• WHAT YOU HAVE TO DO:
Exactly the lines from the one containing "What was the" through the end of the data below are to be reproduced, and nothing besides them.

• AVAILABLE DATA:
====

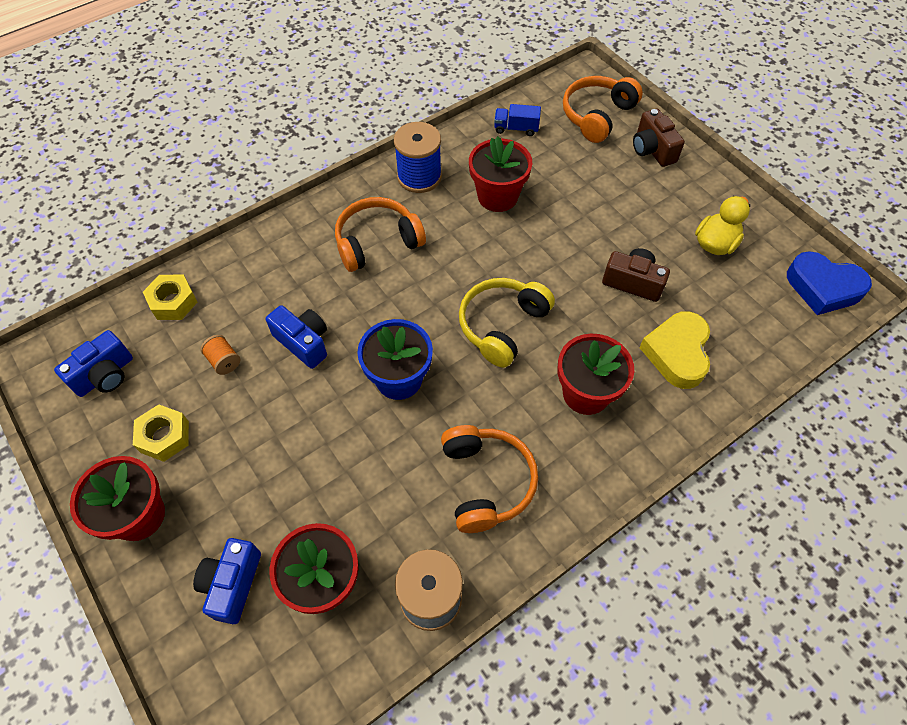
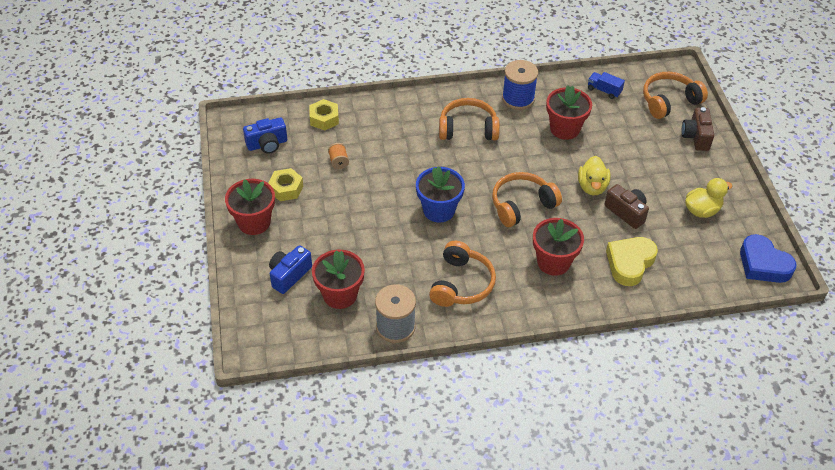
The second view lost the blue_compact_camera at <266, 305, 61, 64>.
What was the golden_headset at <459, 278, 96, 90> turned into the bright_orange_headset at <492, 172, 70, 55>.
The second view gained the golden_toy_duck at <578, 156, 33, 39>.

====

• SOLUTION TO THE EXERCISE:
What was the golden_headset at <459, 278, 96, 90> turned into the bright_orange_headset at <492, 172, 70, 55>.
The second view gained the golden_toy_duck at <578, 156, 33, 39>.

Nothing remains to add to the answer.